■ Text and item location records ■
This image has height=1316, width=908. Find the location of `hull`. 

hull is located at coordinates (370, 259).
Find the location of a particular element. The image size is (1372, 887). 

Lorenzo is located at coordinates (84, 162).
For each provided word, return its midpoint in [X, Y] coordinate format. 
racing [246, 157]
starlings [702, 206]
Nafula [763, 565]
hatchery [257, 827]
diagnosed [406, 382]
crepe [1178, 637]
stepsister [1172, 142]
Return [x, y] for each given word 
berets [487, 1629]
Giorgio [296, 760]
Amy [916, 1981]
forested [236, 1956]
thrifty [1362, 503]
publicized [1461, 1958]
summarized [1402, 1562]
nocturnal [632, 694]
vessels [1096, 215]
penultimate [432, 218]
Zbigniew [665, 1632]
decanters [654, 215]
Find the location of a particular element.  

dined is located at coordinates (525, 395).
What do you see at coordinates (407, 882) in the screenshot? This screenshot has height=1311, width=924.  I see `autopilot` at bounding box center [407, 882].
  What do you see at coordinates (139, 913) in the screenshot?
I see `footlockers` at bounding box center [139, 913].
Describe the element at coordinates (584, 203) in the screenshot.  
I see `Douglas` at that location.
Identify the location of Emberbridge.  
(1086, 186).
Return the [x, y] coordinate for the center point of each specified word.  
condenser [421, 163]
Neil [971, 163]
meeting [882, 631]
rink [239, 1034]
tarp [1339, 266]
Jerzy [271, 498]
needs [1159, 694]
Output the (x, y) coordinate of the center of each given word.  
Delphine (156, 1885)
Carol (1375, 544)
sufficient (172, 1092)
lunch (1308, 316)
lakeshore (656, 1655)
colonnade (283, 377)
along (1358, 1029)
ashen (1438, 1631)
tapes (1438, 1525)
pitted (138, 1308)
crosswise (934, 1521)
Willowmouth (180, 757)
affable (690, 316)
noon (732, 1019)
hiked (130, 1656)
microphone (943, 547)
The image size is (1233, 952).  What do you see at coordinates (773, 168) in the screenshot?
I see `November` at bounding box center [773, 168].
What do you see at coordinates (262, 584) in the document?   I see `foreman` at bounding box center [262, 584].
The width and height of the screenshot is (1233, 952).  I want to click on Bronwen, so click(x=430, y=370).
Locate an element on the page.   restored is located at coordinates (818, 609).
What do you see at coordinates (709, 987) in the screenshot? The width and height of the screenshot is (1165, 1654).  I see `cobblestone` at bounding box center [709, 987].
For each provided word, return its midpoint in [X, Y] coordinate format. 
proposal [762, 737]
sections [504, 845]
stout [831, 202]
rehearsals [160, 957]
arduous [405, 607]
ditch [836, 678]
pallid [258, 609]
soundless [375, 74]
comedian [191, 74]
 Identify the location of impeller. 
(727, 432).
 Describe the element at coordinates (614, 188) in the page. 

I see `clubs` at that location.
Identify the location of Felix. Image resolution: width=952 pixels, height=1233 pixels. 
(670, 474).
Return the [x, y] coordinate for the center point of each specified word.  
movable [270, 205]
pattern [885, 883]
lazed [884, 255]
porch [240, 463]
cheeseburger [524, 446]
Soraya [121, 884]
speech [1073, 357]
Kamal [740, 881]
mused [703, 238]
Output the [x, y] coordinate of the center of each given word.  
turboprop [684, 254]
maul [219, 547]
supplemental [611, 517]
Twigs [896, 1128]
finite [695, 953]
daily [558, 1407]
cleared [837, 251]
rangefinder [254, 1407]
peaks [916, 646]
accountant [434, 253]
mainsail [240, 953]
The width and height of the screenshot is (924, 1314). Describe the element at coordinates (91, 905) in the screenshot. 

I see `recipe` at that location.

■ Your goal ■
Copy out the records verbatim, from the line containing "Return [x, y] for each given word" through the line containing "microphone (943, 547)", including both of those lines.

■ Solution for this task ■
Return [x, y] for each given word 
berets [487, 1629]
Giorgio [296, 760]
Amy [916, 1981]
forested [236, 1956]
thrifty [1362, 503]
publicized [1461, 1958]
summarized [1402, 1562]
nocturnal [632, 694]
vessels [1096, 215]
penultimate [432, 218]
Zbigniew [665, 1632]
decanters [654, 215]
Find the location of a particular element.  

dined is located at coordinates (525, 395).
What do you see at coordinates (407, 882) in the screenshot? This screenshot has height=1311, width=924.  I see `autopilot` at bounding box center [407, 882].
  What do you see at coordinates (139, 913) in the screenshot?
I see `footlockers` at bounding box center [139, 913].
Describe the element at coordinates (584, 203) in the screenshot.  
I see `Douglas` at that location.
Identify the location of Emberbridge.  
(1086, 186).
Return the [x, y] coordinate for the center point of each specified word.  
condenser [421, 163]
Neil [971, 163]
meeting [882, 631]
rink [239, 1034]
tarp [1339, 266]
Jerzy [271, 498]
needs [1159, 694]
Output the (x, y) coordinate of the center of each given word.  
Delphine (156, 1885)
Carol (1375, 544)
sufficient (172, 1092)
lunch (1308, 316)
lakeshore (656, 1655)
colonnade (283, 377)
along (1358, 1029)
ashen (1438, 1631)
tapes (1438, 1525)
pitted (138, 1308)
crosswise (934, 1521)
Willowmouth (180, 757)
affable (690, 316)
noon (732, 1019)
hiked (130, 1656)
microphone (943, 547)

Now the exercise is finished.